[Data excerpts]
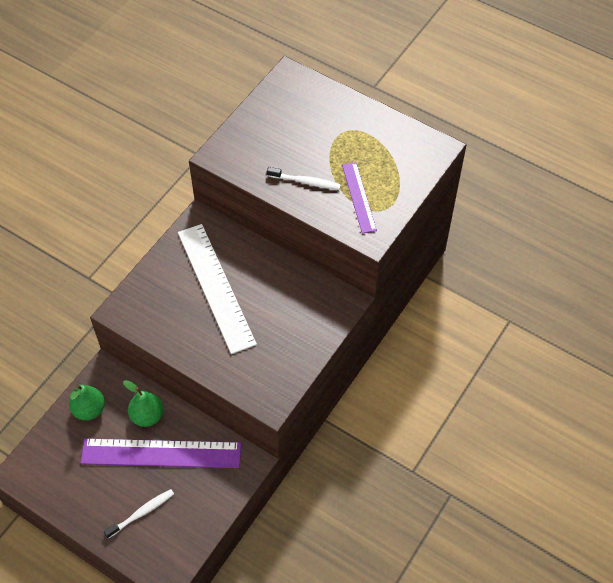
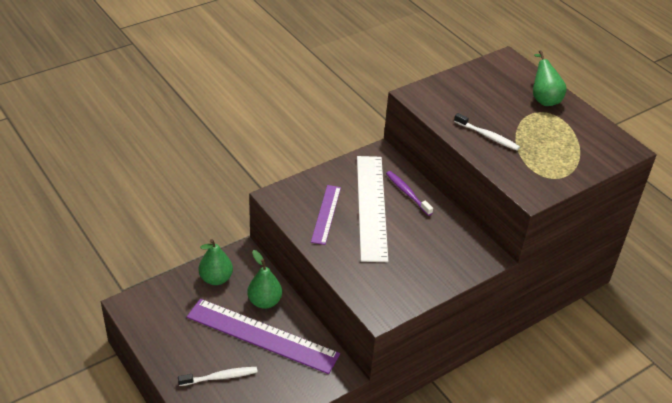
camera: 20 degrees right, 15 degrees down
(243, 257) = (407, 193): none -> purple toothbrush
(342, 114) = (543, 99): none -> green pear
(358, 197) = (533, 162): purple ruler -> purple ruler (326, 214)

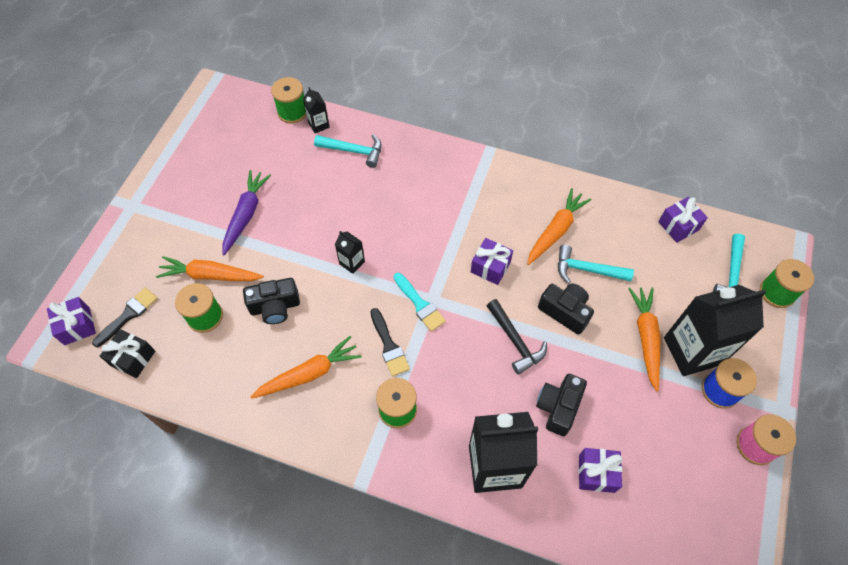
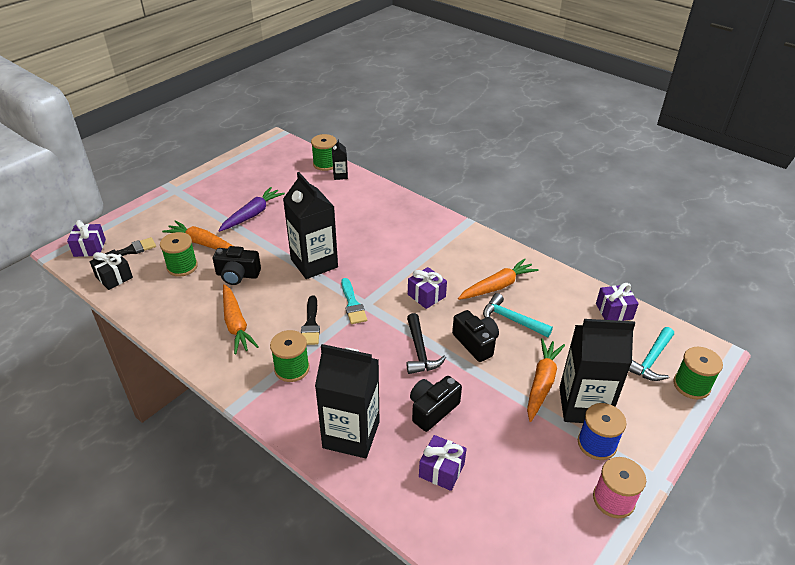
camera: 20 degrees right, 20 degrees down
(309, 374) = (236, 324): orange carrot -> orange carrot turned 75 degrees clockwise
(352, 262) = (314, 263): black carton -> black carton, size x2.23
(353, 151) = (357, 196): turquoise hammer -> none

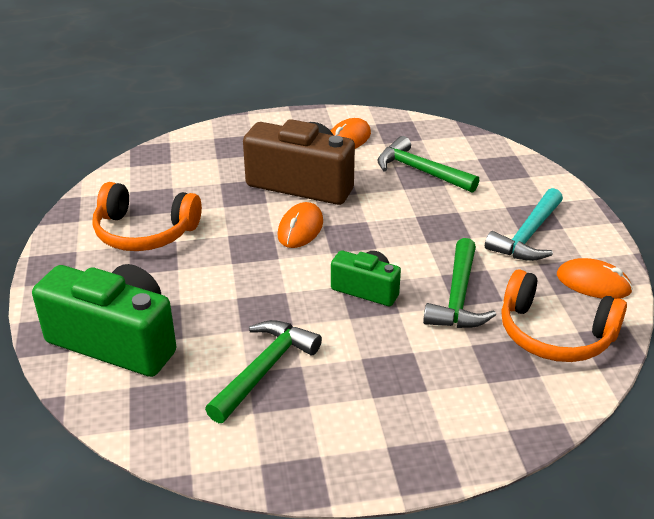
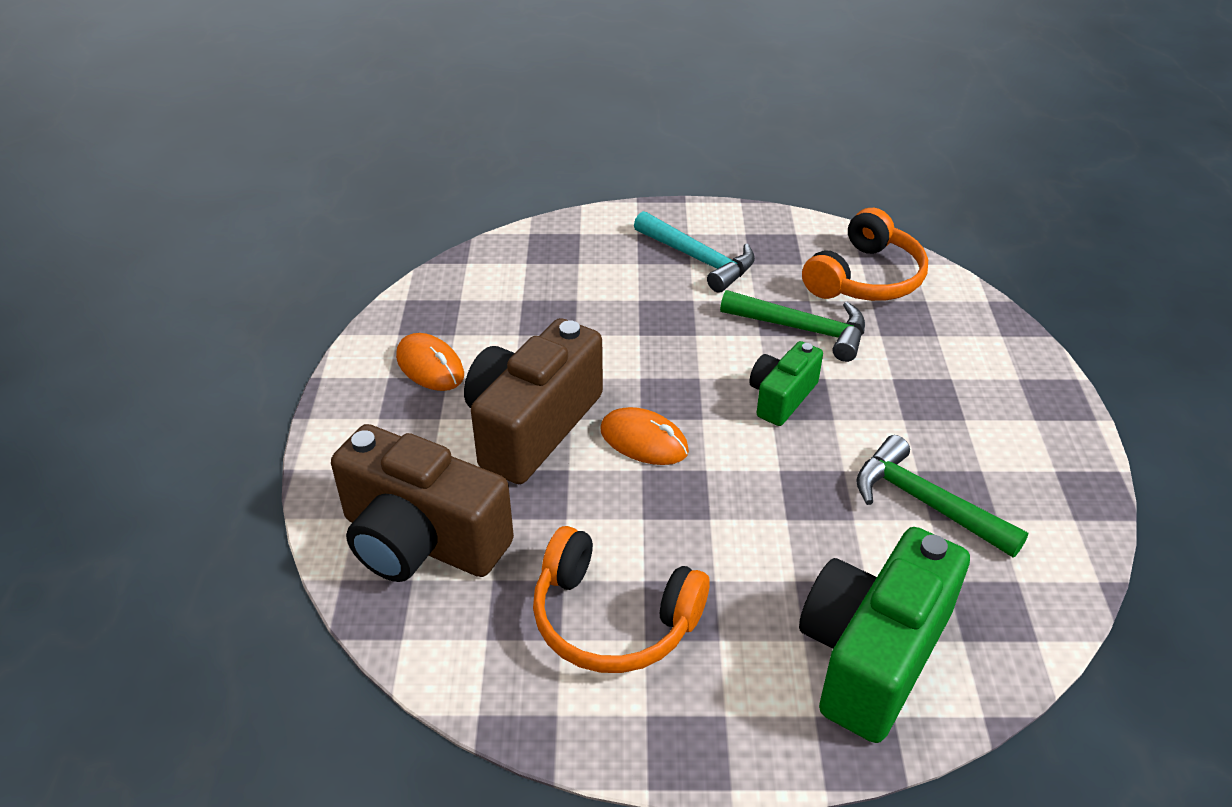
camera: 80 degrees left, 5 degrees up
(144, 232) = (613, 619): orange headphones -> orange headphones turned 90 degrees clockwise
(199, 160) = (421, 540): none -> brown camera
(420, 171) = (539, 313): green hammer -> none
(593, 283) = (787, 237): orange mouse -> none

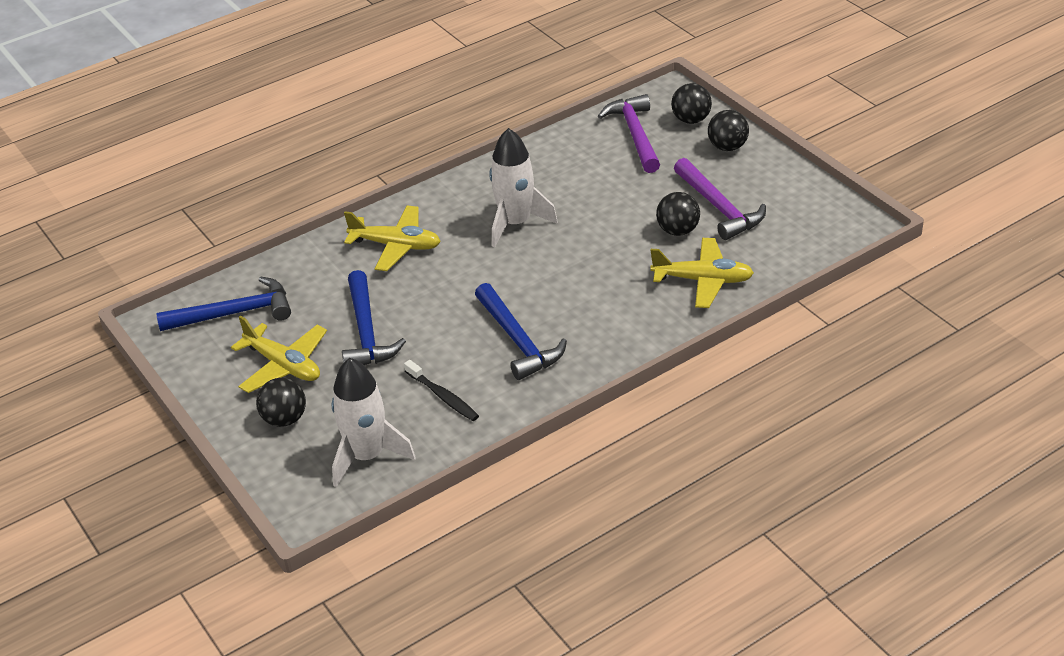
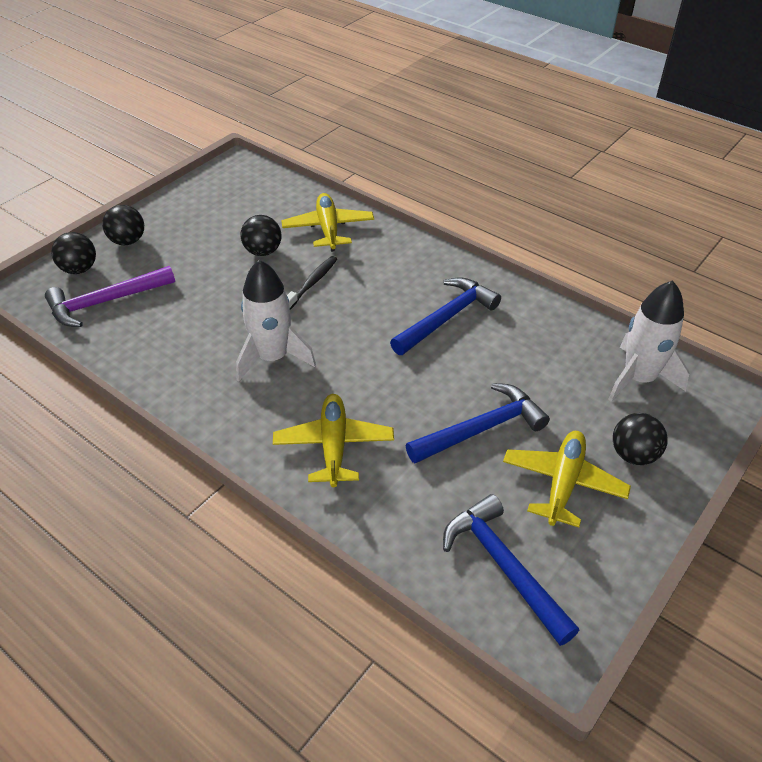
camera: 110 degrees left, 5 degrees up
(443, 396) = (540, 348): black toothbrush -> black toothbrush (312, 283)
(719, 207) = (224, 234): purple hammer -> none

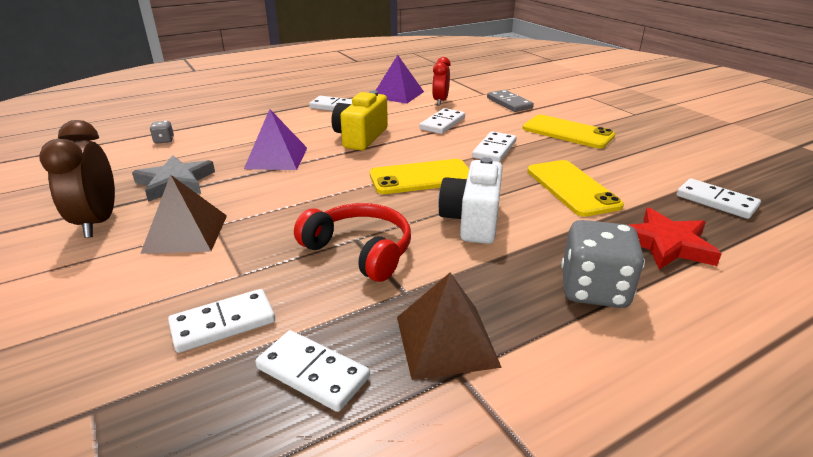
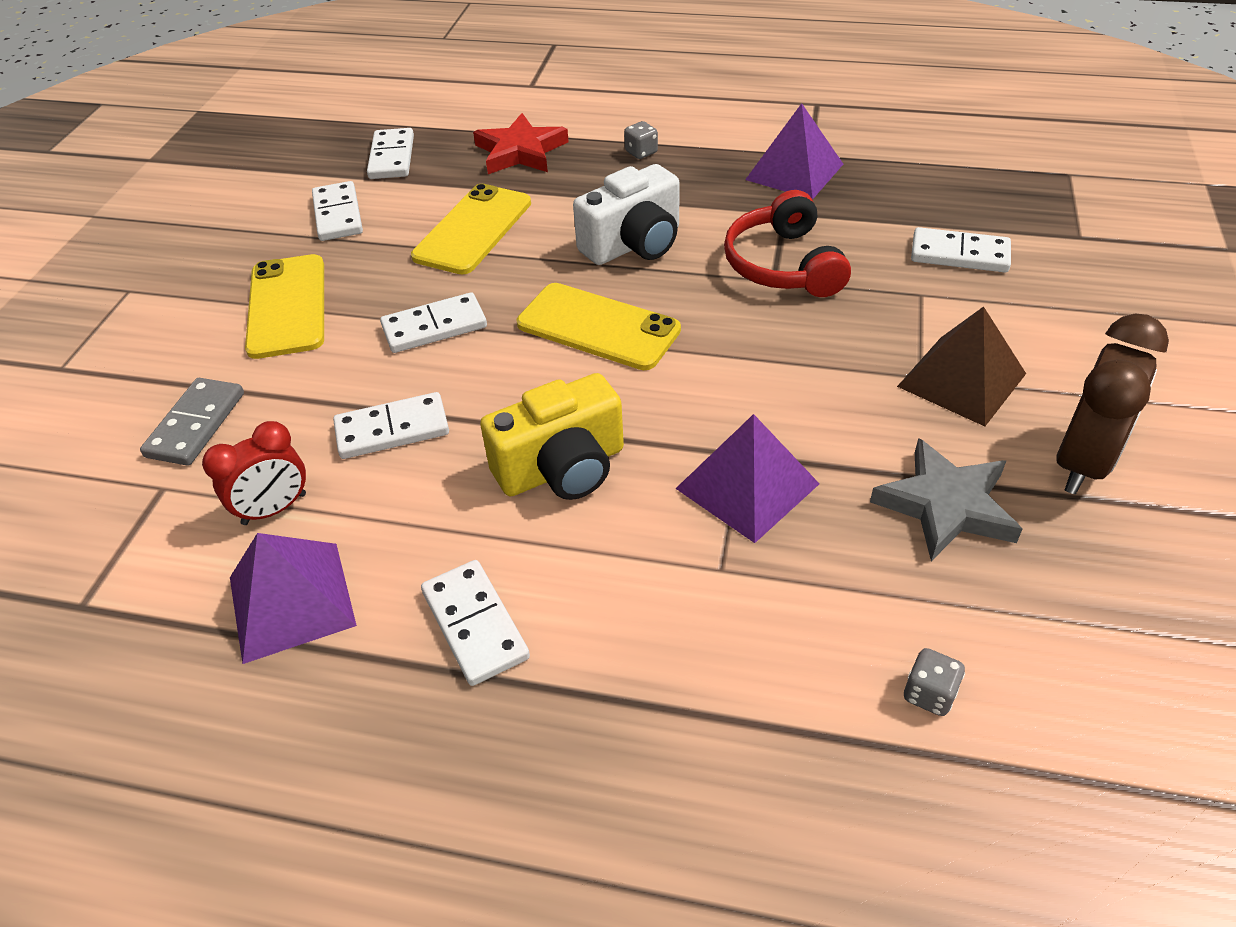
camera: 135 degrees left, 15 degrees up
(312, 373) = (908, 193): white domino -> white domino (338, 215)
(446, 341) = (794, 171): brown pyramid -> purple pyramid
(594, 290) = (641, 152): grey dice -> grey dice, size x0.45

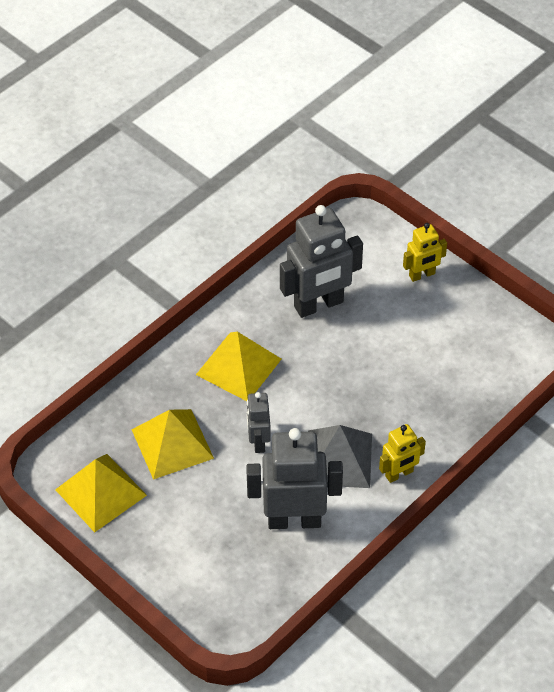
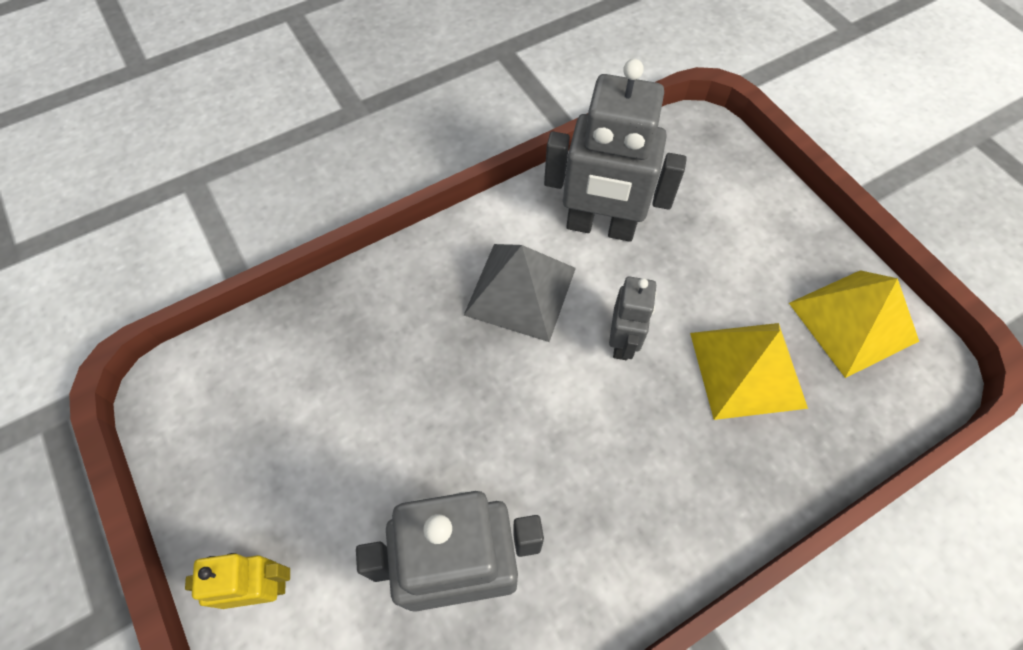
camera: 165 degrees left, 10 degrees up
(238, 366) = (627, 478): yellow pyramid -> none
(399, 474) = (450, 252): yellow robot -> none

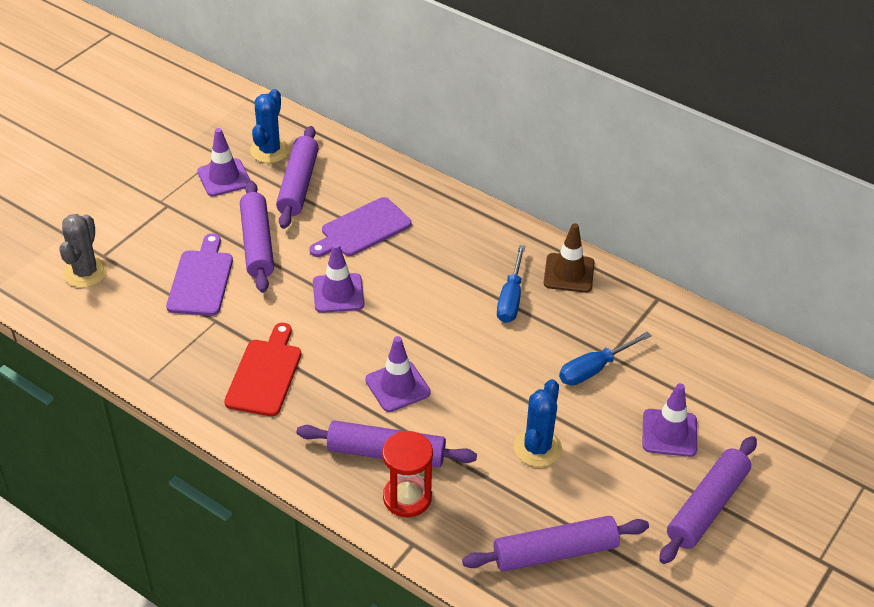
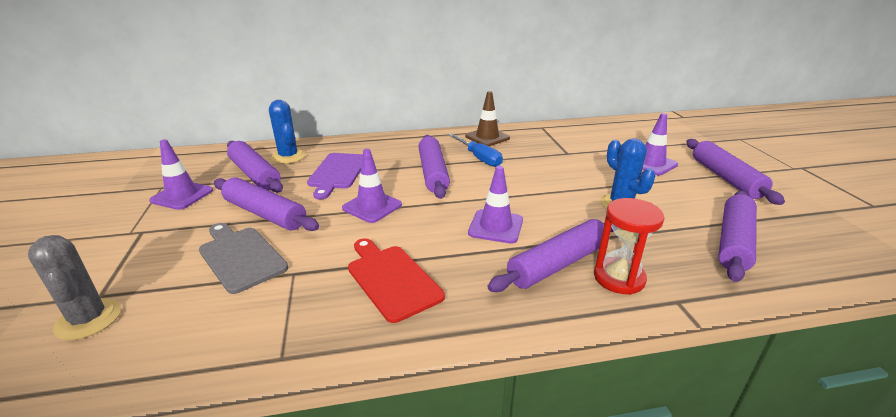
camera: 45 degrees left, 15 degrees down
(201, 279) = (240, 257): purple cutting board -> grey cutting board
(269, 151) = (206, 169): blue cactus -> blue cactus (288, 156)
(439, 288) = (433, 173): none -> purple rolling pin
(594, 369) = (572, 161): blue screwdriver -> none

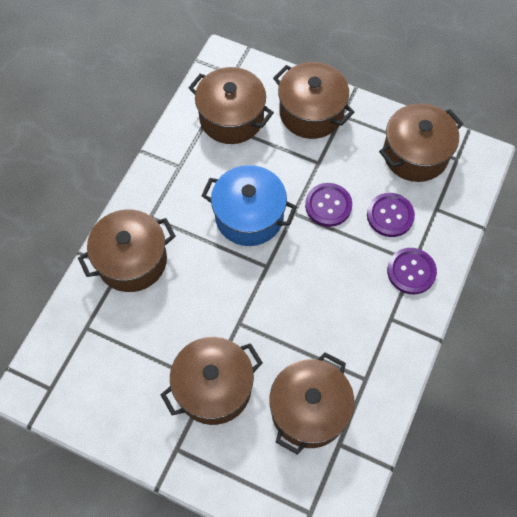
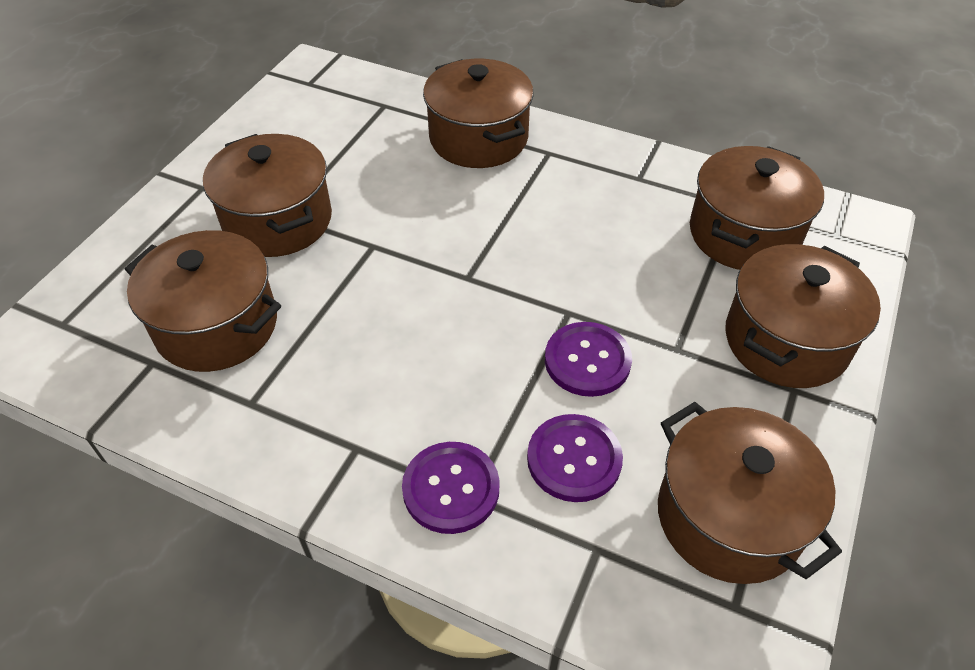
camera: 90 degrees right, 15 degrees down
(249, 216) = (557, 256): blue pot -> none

## Task to carry out
Set down word for word every line from the one containing "(269, 151) = (206, 169): blue" through the last line of the records above, both ends included. Leave out the pictures.

## Response for this exercise
(269, 151) = (206, 169): blue cactus -> blue cactus (288, 156)
(439, 288) = (433, 173): none -> purple rolling pin
(594, 369) = (572, 161): blue screwdriver -> none

camera: 90 degrees right, 15 degrees down
(249, 216) = (557, 256): blue pot -> none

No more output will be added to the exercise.